(Task to carry out) The data below should be printed in full, exactly, and without any of its images.

══════════════════════════════

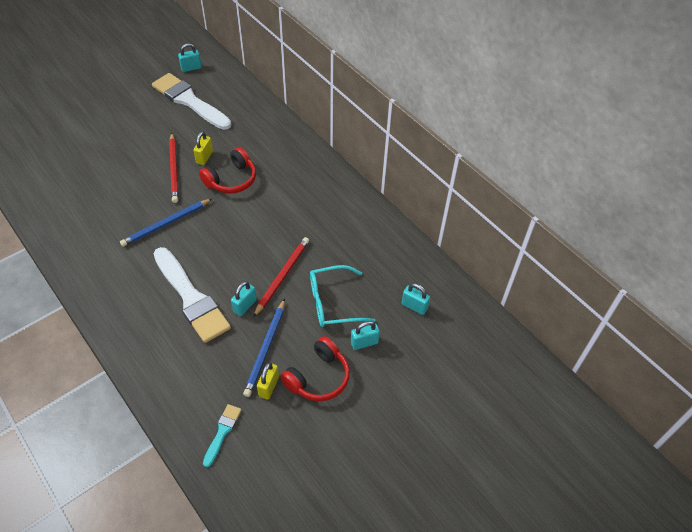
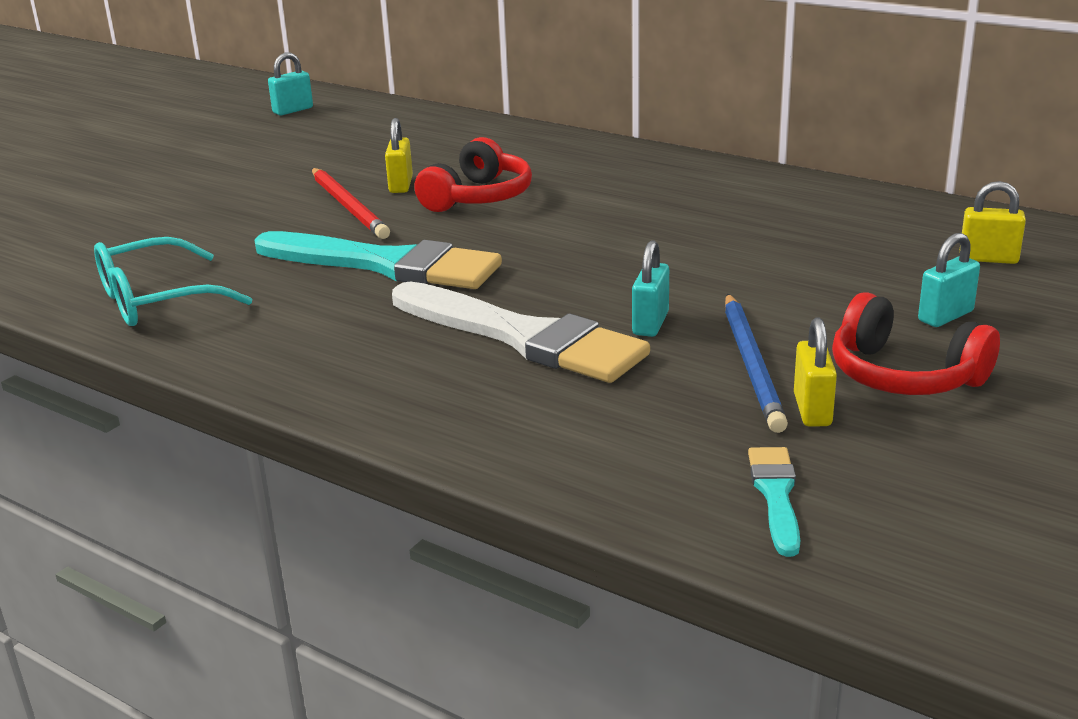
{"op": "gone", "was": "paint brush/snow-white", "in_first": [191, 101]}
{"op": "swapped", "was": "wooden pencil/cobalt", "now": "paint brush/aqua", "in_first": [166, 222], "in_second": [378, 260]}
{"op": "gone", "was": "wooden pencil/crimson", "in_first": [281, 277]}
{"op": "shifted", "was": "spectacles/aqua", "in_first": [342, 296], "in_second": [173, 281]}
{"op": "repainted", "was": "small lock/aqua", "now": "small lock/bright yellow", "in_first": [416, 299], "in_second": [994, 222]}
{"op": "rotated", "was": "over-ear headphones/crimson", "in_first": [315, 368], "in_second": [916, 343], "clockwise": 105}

══════════════════════════════

(Answer area)
{"op": "gone", "was": "paint brush/snow-white", "in_first": [191, 101]}
{"op": "swapped", "was": "wooden pencil/cobalt", "now": "paint brush/aqua", "in_first": [166, 222], "in_second": [378, 260]}
{"op": "gone", "was": "wooden pencil/crimson", "in_first": [281, 277]}
{"op": "shifted", "was": "spectacles/aqua", "in_first": [342, 296], "in_second": [173, 281]}
{"op": "repainted", "was": "small lock/aqua", "now": "small lock/bright yellow", "in_first": [416, 299], "in_second": [994, 222]}
{"op": "rotated", "was": "over-ear headphones/crimson", "in_first": [315, 368], "in_second": [916, 343], "clockwise": 105}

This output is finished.